**Exercise aim:**
Scan the listing below. Report each line that includes "white".

**Exercise data:**

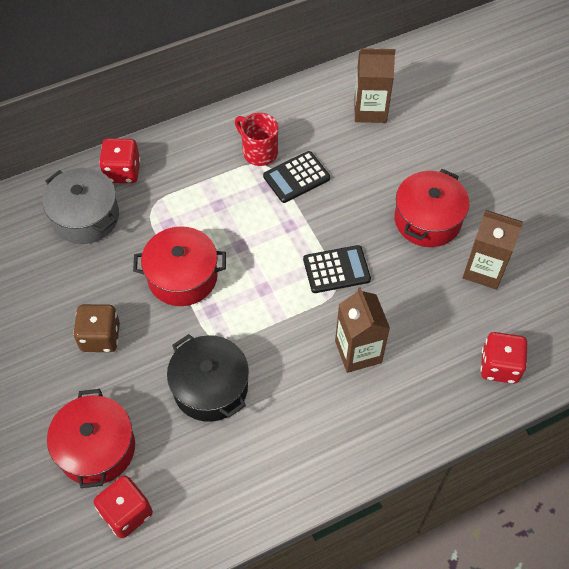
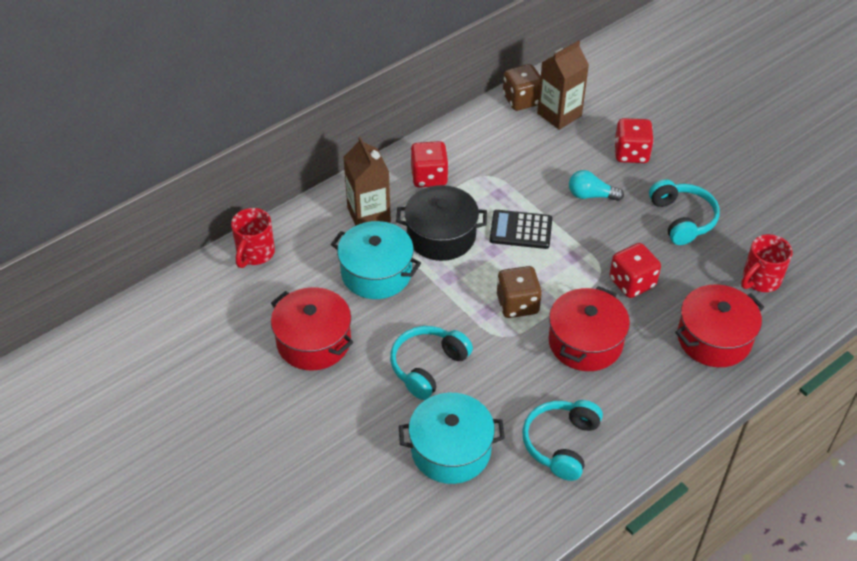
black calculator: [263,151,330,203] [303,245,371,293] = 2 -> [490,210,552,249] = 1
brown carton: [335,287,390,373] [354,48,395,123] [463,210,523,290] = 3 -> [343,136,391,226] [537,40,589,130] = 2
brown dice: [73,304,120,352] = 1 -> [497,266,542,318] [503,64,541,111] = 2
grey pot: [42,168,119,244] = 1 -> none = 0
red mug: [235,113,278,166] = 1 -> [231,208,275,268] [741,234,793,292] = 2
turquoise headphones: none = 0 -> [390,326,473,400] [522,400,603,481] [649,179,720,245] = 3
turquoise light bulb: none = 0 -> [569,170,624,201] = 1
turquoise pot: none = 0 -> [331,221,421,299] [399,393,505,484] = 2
---
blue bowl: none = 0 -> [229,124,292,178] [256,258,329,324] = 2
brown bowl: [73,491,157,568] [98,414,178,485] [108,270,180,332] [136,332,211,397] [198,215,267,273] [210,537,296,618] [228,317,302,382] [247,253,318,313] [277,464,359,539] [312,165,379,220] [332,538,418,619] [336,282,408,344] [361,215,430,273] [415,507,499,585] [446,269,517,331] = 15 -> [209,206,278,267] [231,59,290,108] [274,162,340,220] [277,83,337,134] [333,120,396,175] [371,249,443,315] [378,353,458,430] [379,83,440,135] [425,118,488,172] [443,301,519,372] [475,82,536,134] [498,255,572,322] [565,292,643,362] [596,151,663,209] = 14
==
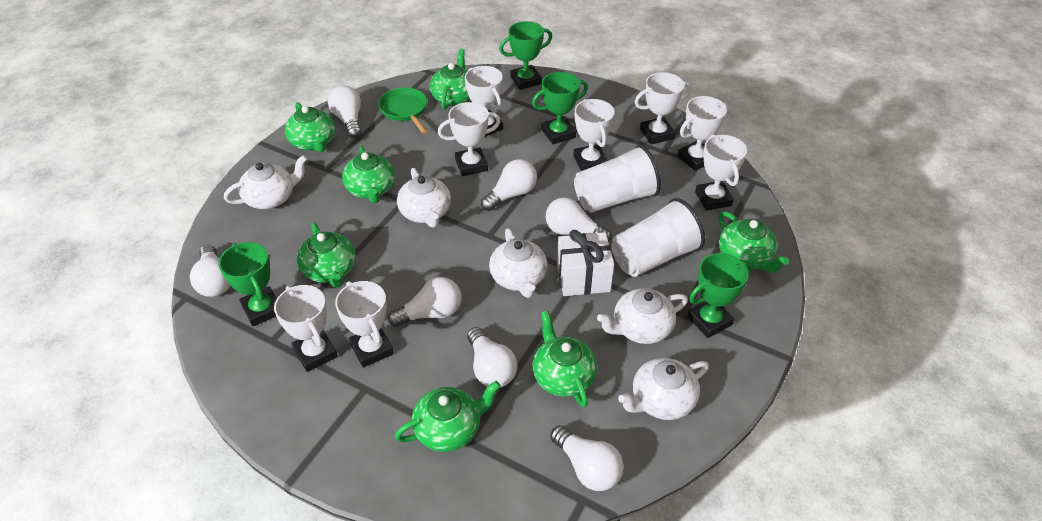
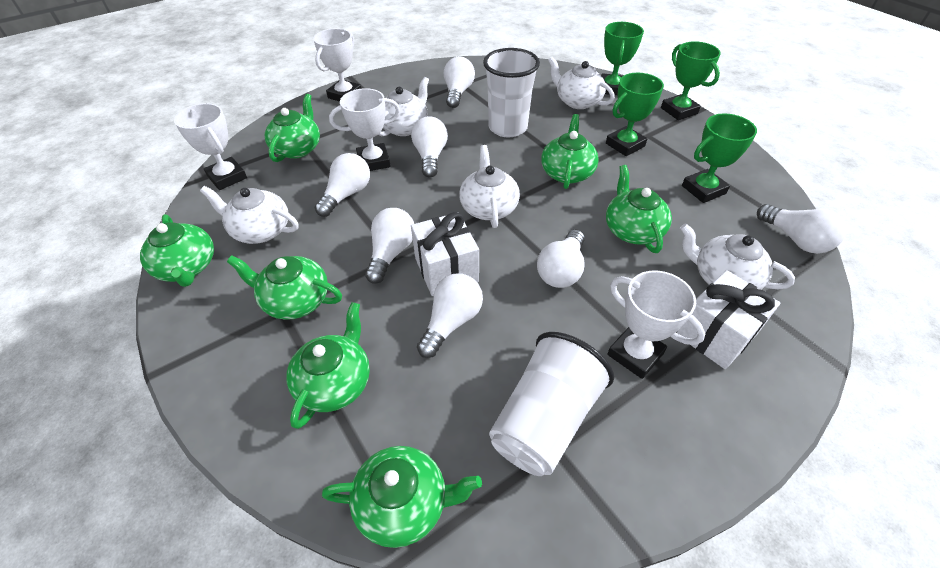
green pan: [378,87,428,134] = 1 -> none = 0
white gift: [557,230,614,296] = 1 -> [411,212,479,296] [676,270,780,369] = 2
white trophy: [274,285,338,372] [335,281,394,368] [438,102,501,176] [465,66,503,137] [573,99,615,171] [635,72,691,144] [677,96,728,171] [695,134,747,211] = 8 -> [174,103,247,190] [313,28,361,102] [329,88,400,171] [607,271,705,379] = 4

**Completed task:**
white gift: [557,230,614,296] = 1 -> [411,212,479,296] [676,270,780,369] = 2
white trophy: [274,285,338,372] [335,281,394,368] [438,102,501,176] [465,66,503,137] [573,99,615,171] [635,72,691,144] [677,96,728,171] [695,134,747,211] = 8 -> [174,103,247,190] [313,28,361,102] [329,88,400,171] [607,271,705,379] = 4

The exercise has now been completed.